» Records provided
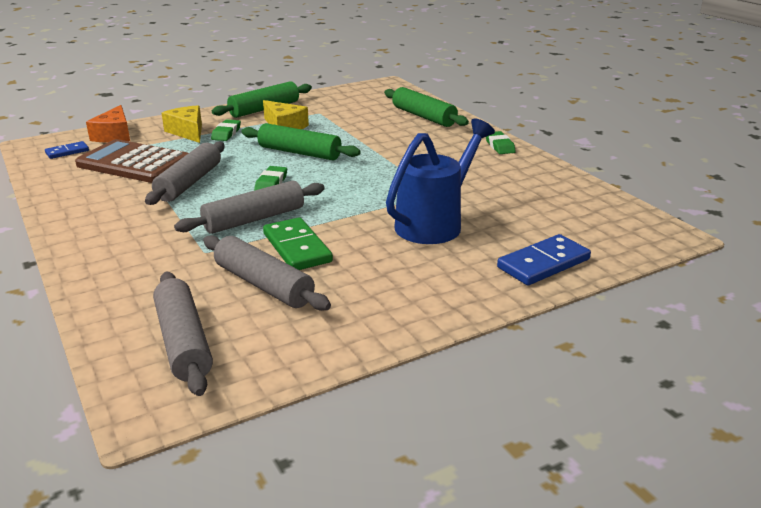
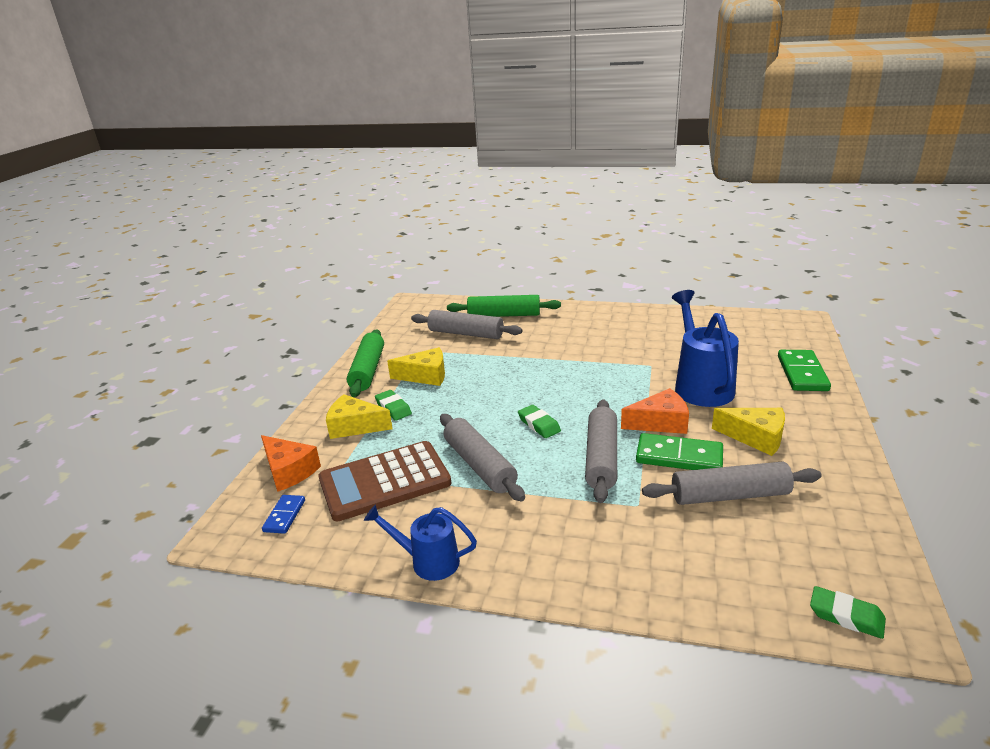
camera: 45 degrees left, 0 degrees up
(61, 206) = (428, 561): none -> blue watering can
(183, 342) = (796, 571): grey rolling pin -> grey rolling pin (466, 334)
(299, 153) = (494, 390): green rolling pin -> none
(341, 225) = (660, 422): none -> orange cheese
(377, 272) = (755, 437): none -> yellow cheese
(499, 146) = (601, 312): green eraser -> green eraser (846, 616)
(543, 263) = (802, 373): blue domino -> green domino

» Assignment
Find the line that contains "(377, 272) = (755, 437): none". Write out that line and every line after it through the end of the data, exactly, and nothing else.

» Answer to this task
(377, 272) = (755, 437): none -> yellow cheese
(499, 146) = (601, 312): green eraser -> green eraser (846, 616)
(543, 263) = (802, 373): blue domino -> green domino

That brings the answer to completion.